■ About this task
For the records below, output word for word the lines from the one with "brown shears (418,116)" up to and including the one with "rosy domino piece". No pictures.

(Before-and-after scene images)
________

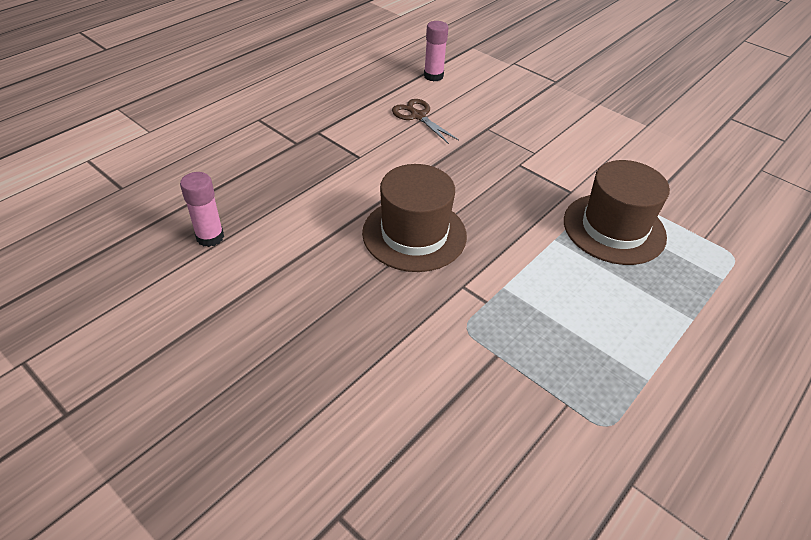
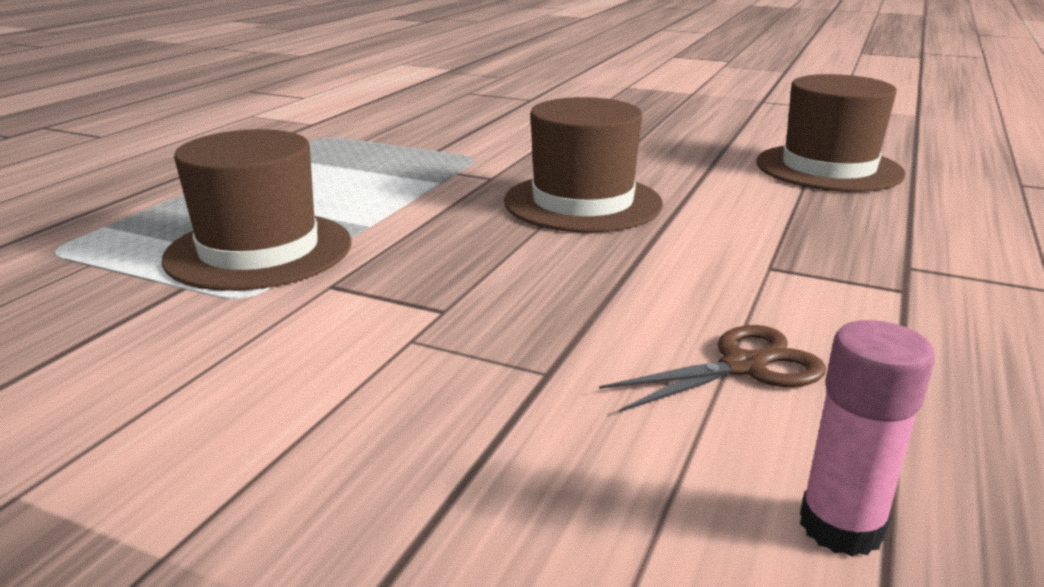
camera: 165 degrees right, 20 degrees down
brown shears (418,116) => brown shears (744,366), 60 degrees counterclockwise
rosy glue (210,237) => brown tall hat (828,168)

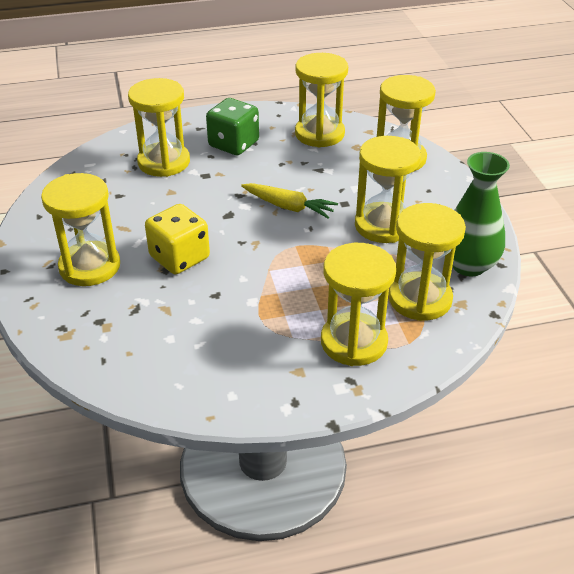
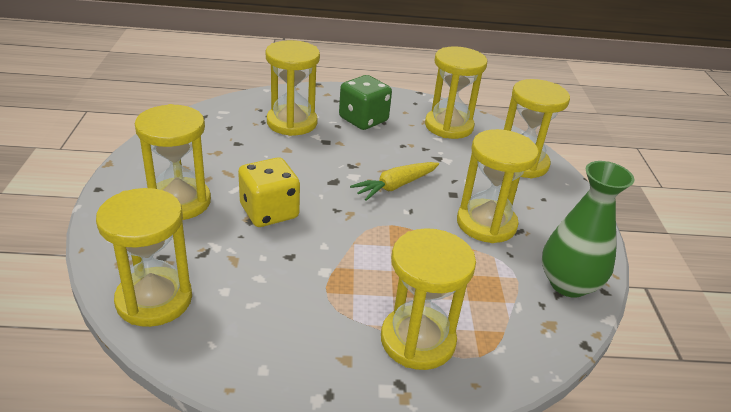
camera: 10 degrees right, 5 degrees down
golden sandglass (420,299) => golden sandglass (154,300), move
golden toy carrot (288,207) => golden toy carrot (395,186), 105 degrees clockwise

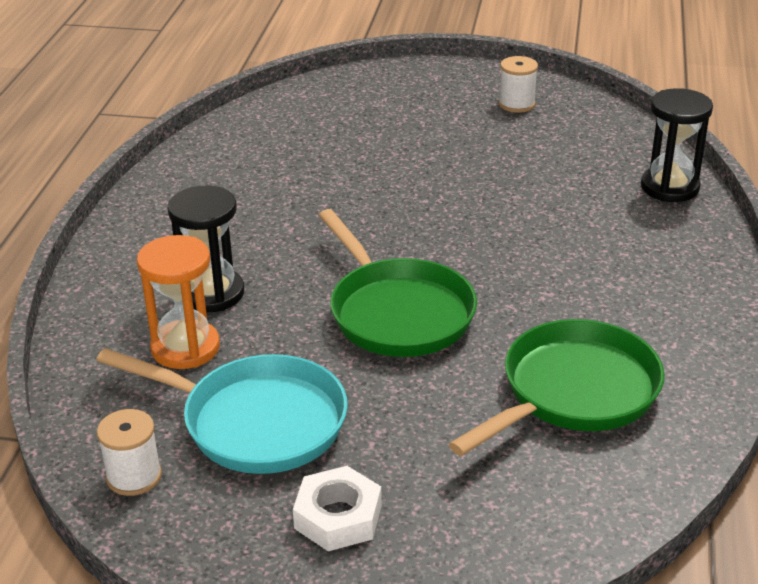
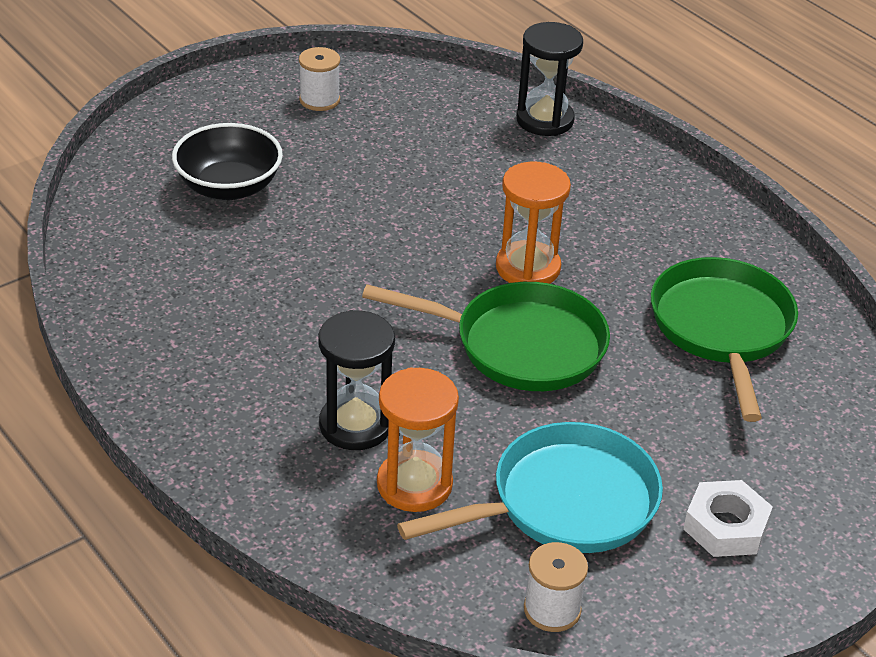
camera: 50 degrees left, 5 degrees up
nothing => black serving bowl (229,187)
nothing => bright orange sandglass (528,268)

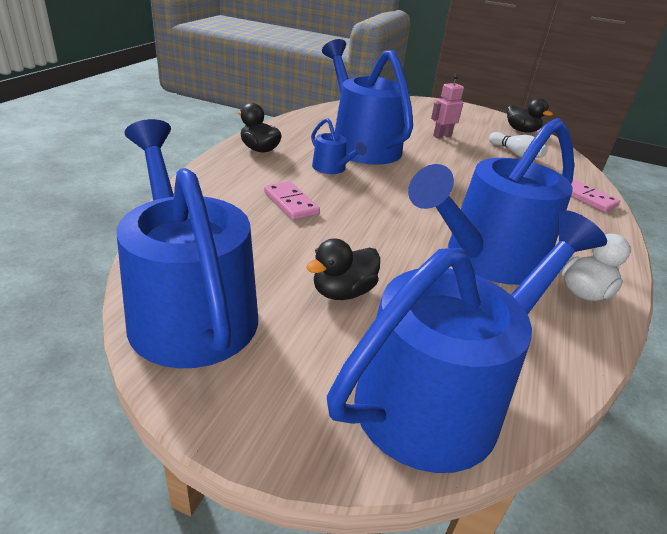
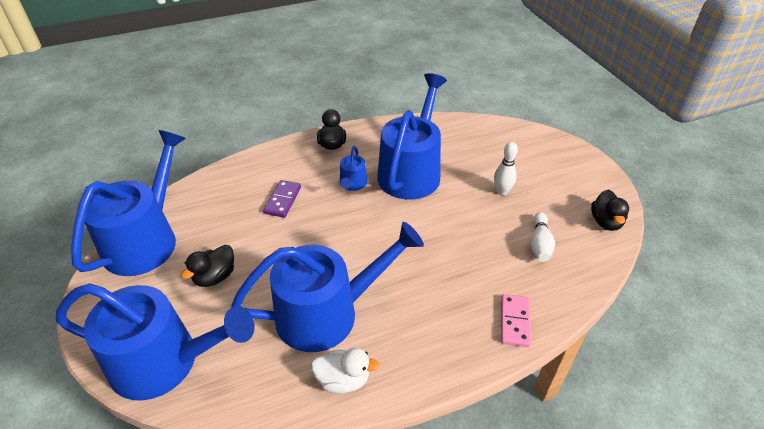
camera: 50 degrees right, 10 degrees up
black rubber duck (343,292) => black rubber duck (215,277), 60 degrees counterclockwise
blue watering pot (487,259) => blue watering pot (327,313), 150 degrees clockwise
rosy domino piece (291,203) => purple domino piece (283,200)
rosy toy robot (442,136) => pure white skittle (502,191)

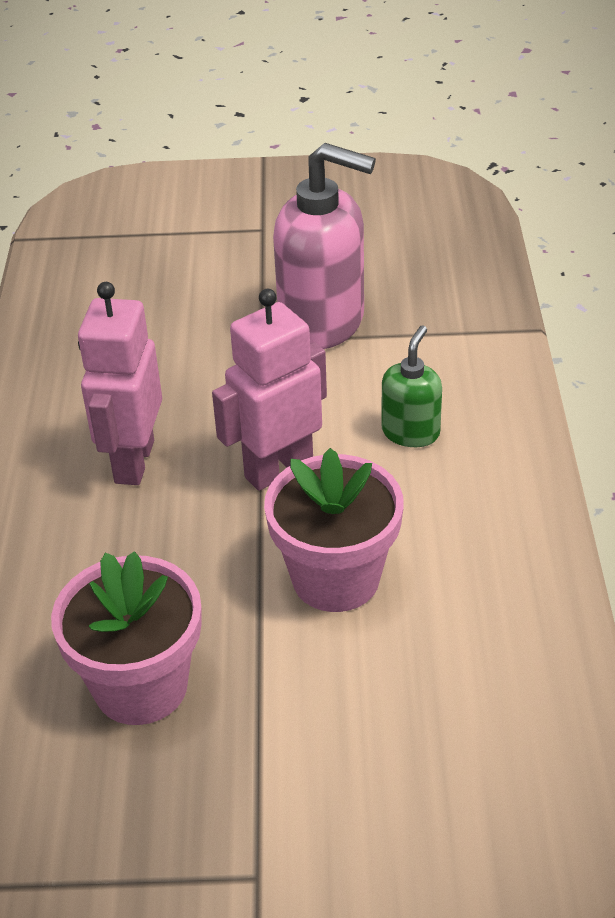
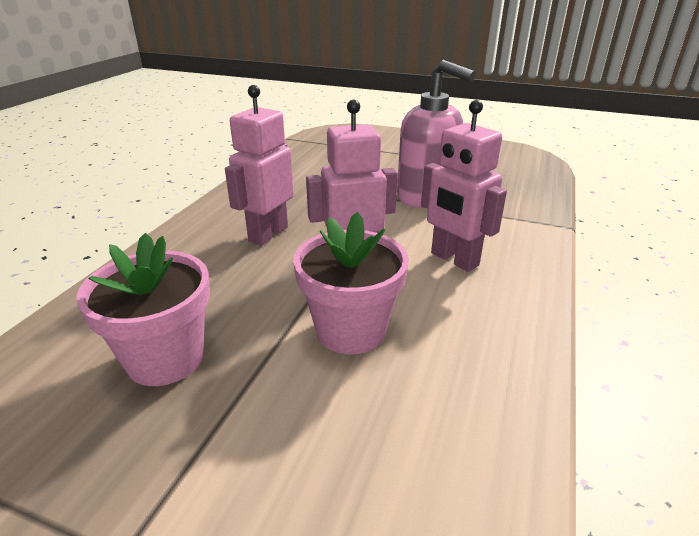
camera: 20 degrees right, 10 degrees down
leaf-green soap pump (410,432) => rosy toy robot (454,259)

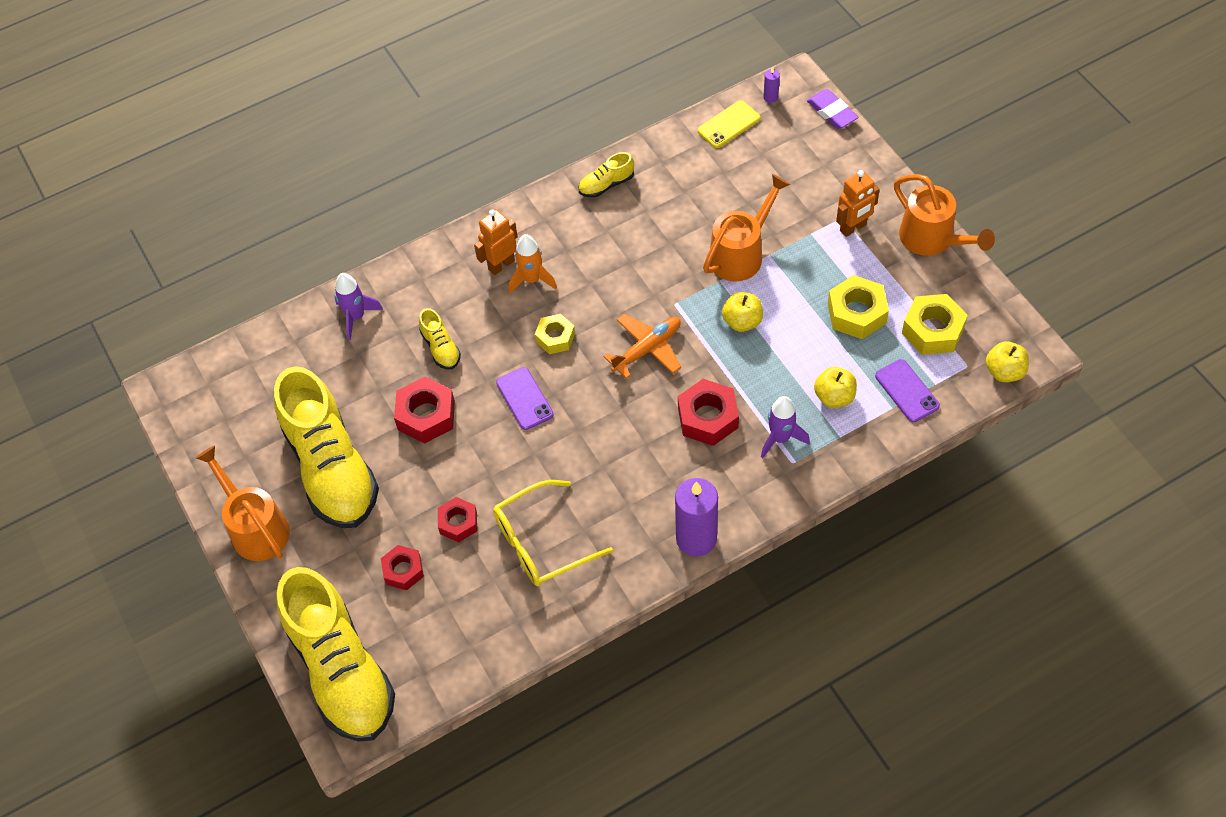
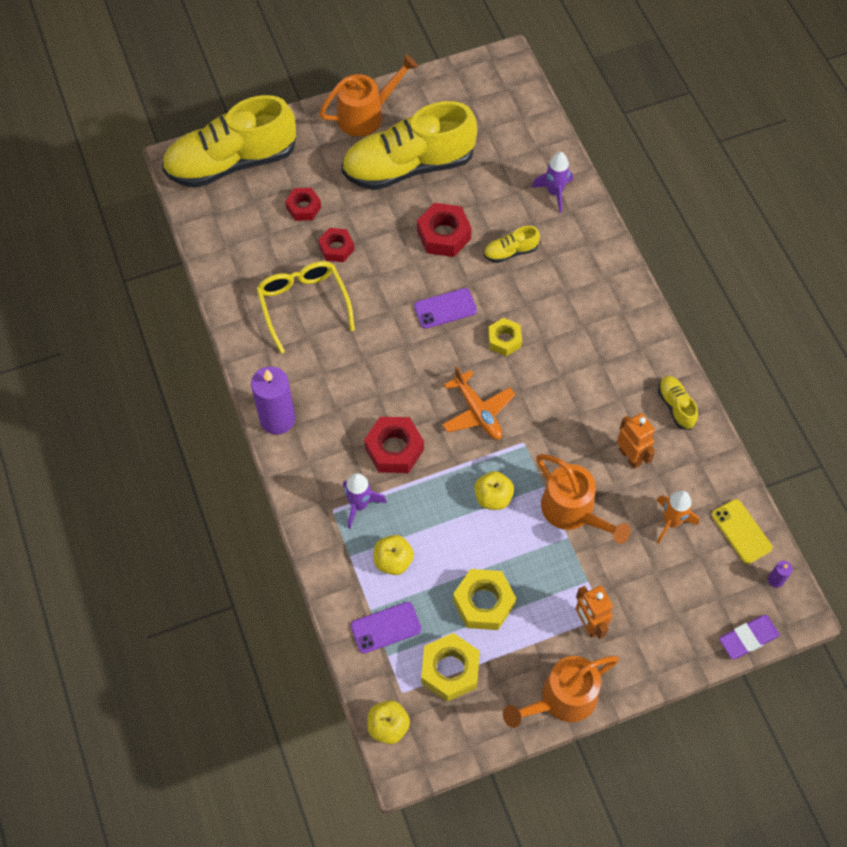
camera: 95 degrees right, 5 degrees up
bright orange toy robot (501,265) => bright orange toy robot (630,456), move
bright orange rocket (532,279) => bright orange rocket (671,522), move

________

■ Written response
brown shears (418,116) => brown shears (744,366), 60 degrees counterclockwise
rosy glue (210,237) => brown tall hat (828,168)

camera: 10 degrees right, 5 degrees down
golden sandglass (420,299) => golden sandglass (154,300), move
golden toy carrot (288,207) => golden toy carrot (395,186), 105 degrees clockwise

camera: 50 degrees left, 5 degrees up
nothing => black serving bowl (229,187)
nothing => bright orange sandglass (528,268)

camera: 50 degrees right, 10 degrees up
black rubber duck (343,292) => black rubber duck (215,277), 60 degrees counterclockwise
blue watering pot (487,259) => blue watering pot (327,313), 150 degrees clockwise
rosy domino piece (291,203) => purple domino piece (283,200)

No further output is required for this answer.